** BEGIN **

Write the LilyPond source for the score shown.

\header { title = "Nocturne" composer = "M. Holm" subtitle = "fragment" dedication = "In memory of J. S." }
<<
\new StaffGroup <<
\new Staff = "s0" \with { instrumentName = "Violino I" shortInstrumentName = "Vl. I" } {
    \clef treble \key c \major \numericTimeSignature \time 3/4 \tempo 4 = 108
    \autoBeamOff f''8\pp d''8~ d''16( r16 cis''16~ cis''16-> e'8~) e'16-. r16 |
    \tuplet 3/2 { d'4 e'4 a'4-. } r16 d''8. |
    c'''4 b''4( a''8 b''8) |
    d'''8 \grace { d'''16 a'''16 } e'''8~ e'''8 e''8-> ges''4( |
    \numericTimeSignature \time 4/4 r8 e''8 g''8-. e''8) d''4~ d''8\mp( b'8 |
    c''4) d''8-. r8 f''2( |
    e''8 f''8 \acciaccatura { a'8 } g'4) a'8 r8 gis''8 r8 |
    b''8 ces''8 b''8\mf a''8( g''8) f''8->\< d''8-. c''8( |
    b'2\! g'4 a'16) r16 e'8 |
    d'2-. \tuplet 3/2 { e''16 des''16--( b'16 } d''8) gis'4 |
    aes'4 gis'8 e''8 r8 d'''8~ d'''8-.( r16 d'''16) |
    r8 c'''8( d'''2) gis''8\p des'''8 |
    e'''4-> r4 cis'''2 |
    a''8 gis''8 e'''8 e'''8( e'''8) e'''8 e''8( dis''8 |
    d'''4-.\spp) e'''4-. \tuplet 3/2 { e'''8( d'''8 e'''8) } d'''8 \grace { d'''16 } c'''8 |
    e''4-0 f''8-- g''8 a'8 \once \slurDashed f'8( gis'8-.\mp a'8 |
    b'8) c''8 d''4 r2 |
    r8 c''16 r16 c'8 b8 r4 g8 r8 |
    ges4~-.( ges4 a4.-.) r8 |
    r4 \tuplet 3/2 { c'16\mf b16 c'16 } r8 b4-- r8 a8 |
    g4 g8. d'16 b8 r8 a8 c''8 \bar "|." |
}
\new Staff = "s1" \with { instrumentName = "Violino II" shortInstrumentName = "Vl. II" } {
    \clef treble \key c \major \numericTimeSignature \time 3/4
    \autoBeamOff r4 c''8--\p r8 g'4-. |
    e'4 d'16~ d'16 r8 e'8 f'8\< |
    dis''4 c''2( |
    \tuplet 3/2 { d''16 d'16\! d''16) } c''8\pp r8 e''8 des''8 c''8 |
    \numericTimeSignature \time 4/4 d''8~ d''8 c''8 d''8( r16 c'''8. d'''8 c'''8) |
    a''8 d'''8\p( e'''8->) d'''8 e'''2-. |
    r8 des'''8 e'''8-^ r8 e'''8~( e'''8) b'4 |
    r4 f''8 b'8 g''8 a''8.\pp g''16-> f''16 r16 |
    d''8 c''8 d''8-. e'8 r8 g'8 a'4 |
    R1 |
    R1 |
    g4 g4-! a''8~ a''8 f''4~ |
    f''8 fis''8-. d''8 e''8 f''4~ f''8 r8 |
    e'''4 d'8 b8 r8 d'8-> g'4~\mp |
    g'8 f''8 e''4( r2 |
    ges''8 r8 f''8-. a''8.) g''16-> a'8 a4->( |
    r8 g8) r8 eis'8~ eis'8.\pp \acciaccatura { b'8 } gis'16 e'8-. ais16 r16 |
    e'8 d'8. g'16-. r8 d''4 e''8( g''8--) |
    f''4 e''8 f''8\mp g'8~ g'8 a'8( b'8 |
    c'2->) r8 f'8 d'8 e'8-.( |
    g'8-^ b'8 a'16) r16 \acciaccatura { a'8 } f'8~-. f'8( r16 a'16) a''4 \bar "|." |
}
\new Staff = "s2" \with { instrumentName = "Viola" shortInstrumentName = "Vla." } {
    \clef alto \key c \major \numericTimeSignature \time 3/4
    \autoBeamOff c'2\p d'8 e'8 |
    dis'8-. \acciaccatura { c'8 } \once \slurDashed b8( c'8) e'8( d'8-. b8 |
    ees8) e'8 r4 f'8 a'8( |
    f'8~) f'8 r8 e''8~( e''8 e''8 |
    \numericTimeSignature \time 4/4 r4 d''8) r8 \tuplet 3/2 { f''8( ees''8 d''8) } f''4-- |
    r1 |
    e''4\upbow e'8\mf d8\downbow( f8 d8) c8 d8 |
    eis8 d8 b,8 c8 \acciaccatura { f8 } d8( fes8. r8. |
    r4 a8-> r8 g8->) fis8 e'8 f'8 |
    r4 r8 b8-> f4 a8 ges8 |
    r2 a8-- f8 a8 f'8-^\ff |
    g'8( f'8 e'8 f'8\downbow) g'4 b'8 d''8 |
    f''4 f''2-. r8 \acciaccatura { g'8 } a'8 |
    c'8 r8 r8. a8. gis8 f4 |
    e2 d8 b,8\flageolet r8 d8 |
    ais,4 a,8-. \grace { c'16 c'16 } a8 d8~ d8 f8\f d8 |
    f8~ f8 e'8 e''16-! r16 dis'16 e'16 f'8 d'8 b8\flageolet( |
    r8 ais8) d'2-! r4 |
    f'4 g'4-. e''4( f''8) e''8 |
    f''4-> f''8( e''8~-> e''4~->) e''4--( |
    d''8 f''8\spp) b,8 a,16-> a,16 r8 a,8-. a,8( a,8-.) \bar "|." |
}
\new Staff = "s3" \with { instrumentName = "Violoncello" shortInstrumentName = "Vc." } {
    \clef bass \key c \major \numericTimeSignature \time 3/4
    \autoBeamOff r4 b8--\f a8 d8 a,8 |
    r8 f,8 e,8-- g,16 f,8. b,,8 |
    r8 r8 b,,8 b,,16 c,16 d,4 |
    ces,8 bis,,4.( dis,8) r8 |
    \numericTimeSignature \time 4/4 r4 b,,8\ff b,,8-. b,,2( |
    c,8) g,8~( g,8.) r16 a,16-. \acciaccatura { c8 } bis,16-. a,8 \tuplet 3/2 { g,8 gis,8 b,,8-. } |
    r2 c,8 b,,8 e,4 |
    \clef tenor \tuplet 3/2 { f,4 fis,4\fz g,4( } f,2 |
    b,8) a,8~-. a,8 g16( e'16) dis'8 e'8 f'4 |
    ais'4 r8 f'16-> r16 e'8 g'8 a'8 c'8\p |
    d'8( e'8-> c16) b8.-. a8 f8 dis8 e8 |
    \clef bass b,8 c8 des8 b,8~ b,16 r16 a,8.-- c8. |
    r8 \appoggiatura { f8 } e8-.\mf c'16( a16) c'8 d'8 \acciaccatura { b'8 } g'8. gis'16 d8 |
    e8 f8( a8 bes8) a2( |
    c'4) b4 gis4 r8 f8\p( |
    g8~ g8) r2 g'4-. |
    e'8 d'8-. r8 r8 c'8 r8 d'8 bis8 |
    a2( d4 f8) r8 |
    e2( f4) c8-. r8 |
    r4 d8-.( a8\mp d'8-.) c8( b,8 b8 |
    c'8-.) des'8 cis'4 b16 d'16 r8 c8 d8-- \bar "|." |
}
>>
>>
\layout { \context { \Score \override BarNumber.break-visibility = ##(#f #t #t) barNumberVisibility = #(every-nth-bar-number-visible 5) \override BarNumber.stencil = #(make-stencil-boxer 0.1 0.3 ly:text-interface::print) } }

** END **

Reproduce all of the data above character for character, without changing anything.

Write the LilyPond source for the score shown.

\header { title = "Nocturne" composer = "M. Holm" subtitle = "fragment" dedication = "In memory of J. S." }
<<
\new StaffGroup <<
\new Staff = "s0" \with { instrumentName = "Violino I" shortInstrumentName = "Vl. I" } {
    \clef treble \key c \major \numericTimeSignature \time 3/4 \tempo 4 = 108
    \autoBeamOff f''8\pp d''8~ d''16( r16 cis''16~ cis''16-> e'8~) e'16-. r16 |
    \tuplet 3/2 { d'4 e'4 a'4-. } r16 d''8. |
    c'''4 b''4( a''8 b''8) |
    d'''8 \grace { d'''16 a'''16 } e'''8~ e'''8 e''8-> ges''4( |
    \numericTimeSignature \time 4/4 r8 e''8 g''8-. e''8) d''4~ d''8\mp( b'8 |
    c''4) d''8-. r8 f''2( |
    e''8 f''8 \acciaccatura { a'8 } g'4) a'8 r8 gis''8 r8 |
    b''8 ces''8 b''8\mf a''8( g''8) f''8->\< d''8-. c''8( |
    b'2\! g'4 a'16) r16 e'8 |
    d'2-. \tuplet 3/2 { e''16 des''16--( b'16 } d''8) gis'4 |
    aes'4 gis'8 e''8 r8 d'''8~ d'''8-.( r16 d'''16) |
    r8 c'''8( d'''2) gis''8\p des'''8 |
    e'''4-> r4 cis'''2 |
    a''8 gis''8 e'''8 e'''8( e'''8) e'''8 e''8( dis''8 |
    d'''4-.\spp) e'''4-. \tuplet 3/2 { e'''8( d'''8 e'''8) } d'''8 \grace { d'''16 } c'''8 |
    e''4-0 f''8-- g''8 a'8 \once \slurDashed f'8( gis'8-.\mp a'8 |
    b'8) c''8 d''4 r2 |
    r8 c''16 r16 c'8 b8 r4 g8 r8 |
    ges4~-.( ges4 a4.-.) r8 |
    r4 \tuplet 3/2 { c'16\mf b16 c'16 } r8 b4-- r8 a8 |
    g4 g8. d'16 b8 r8 a8 c''8 \bar "|." |
}
\new Staff = "s1" \with { instrumentName = "Violino II" shortInstrumentName = "Vl. II" } {
    \clef treble \key c \major \numericTimeSignature \time 3/4
    \autoBeamOff r4 c''8--\p r8 g'4-. |
    e'4 d'16~ d'16 r8 e'8 f'8\< |
    dis''4 c''2( |
    \tuplet 3/2 { d''16 d'16\! d''16) } c''8\pp r8 e''8 des''8 c''8 |
    \numericTimeSignature \time 4/4 d''8~ d''8 c''8 d''8( r16 c'''8. d'''8 c'''8) |
    a''8 d'''8\p( e'''8->) d'''8 e'''2-. |
    r8 des'''8 e'''8-^ r8 e'''8~( e'''8) b'4 |
    r4 f''8 b'8 g''8 a''8.\pp g''16-> f''16 r16 |
    d''8 c''8 d''8-. e'8 r8 g'8 a'4 |
    R1 |
    R1 |
    g4 g4-! a''8~ a''8 f''4~ |
    f''8 fis''8-. d''8 e''8 f''4~ f''8 r8 |
    e'''4 d'8 b8 r8 d'8-> g'4~\mp |
    g'8 f''8 e''4( r2 |
    ges''8 r8 f''8-. a''8.) g''16-> a'8 a4->( |
    r8 g8) r8 eis'8~ eis'8.\pp \acciaccatura { b'8 } gis'16 e'8-. ais16 r16 |
    e'8 d'8. g'16-. r8 d''4 e''8( g''8--) |
    f''4 e''8 f''8\mp g'8~ g'8 a'8( b'8 |
    c'2->) r8 f'8 d'8 e'8-.( |
    g'8-^ b'8 a'16) r16 \acciaccatura { a'8 } f'8~-. f'8( r16 a'16) a''4 \bar "|." |
}
\new Staff = "s2" \with { instrumentName = "Viola" shortInstrumentName = "Vla." } {
    \clef alto \key c \major \numericTimeSignature \time 3/4
    \autoBeamOff c'2\p d'8 e'8 |
    dis'8-. \acciaccatura { c'8 } \once \slurDashed b8( c'8) e'8( d'8-. b8 |
    ees8) e'8 r4 f'8 a'8( |
    f'8~) f'8 r8 e''8~( e''8 e''8 |
    \numericTimeSignature \time 4/4 r4 d''8) r8 \tuplet 3/2 { f''8( ees''8 d''8) } f''4-- |
    r1 |
    e''4\upbow e'8\mf d8\downbow( f8 d8) c8 d8 |
    eis8 d8 b,8 c8 \acciaccatura { f8 } d8( fes8. r8. |
    r4 a8-> r8 g8->) fis8 e'8 f'8 |
    r4 r8 b8-> f4 a8 ges8 |
    r2 a8-- f8 a8 f'8-^\ff |
    g'8( f'8 e'8 f'8\downbow) g'4 b'8 d''8 |
    f''4 f''2-. r8 \acciaccatura { g'8 } a'8 |
    c'8 r8 r8. a8. gis8 f4 |
    e2 d8 b,8\flageolet r8 d8 |
    ais,4 a,8-. \grace { c'16 c'16 } a8 d8~ d8 f8\f d8 |
    f8~ f8 e'8 e''16-! r16 dis'16 e'16 f'8 d'8 b8\flageolet( |
    r8 ais8) d'2-! r4 |
    f'4 g'4-. e''4( f''8) e''8 |
    f''4-> f''8( e''8~-> e''4~->) e''4--( |
    d''8 f''8\spp) b,8 a,16-> a,16 r8 a,8-. a,8( a,8-.) \bar "|." |
}
\new Staff = "s3" \with { instrumentName = "Violoncello" shortInstrumentName = "Vc." } {
    \clef bass \key c \major \numericTimeSignature \time 3/4
    \autoBeamOff r4 b8--\f a8 d8 a,8 |
    r8 f,8 e,8-- g,16 f,8. b,,8 |
    r8 r8 b,,8 b,,16 c,16 d,4 |
    ces,8 bis,,4.( dis,8) r8 |
    \numericTimeSignature \time 4/4 r4 b,,8\ff b,,8-. b,,2( |
    c,8) g,8~( g,8.) r16 a,16-. \acciaccatura { c8 } bis,16-. a,8 \tuplet 3/2 { g,8 gis,8 b,,8-. } |
    r2 c,8 b,,8 e,4 |
    \clef tenor \tuplet 3/2 { f,4 fis,4\fz g,4( } f,2 |
    b,8) a,8~-. a,8 g16( e'16) dis'8 e'8 f'4 |
    ais'4 r8 f'16-> r16 e'8 g'8 a'8 c'8\p |
    d'8( e'8-> c16) b8.-. a8 f8 dis8 e8 |
    \clef bass b,8 c8 des8 b,8~ b,16 r16 a,8.-- c8. |
    r8 \appoggiatura { f8 } e8-.\mf c'16( a16) c'8 d'8 \acciaccatura { b'8 } g'8. gis'16 d8 |
    e8 f8( a8 bes8) a2( |
    c'4) b4 gis4 r8 f8\p( |
    g8~ g8) r2 g'4-. |
    e'8 d'8-. r8 r8 c'8 r8 d'8 bis8 |
    a2( d4 f8) r8 |
    e2( f4) c8-. r8 |
    r4 d8-.( a8\mp d'8-.) c8( b,8 b8 |
    c'8-.) des'8 cis'4 b16 d'16 r8 c8 d8-- \bar "|." |
}
>>
>>
\layout { \context { \Score \override BarNumber.break-visibility = ##(#f #t #t) barNumberVisibility = #(every-nth-bar-number-visible 5) \override BarNumber.stencil = #(make-stencil-boxer 0.1 0.3 ly:text-interface::print) } }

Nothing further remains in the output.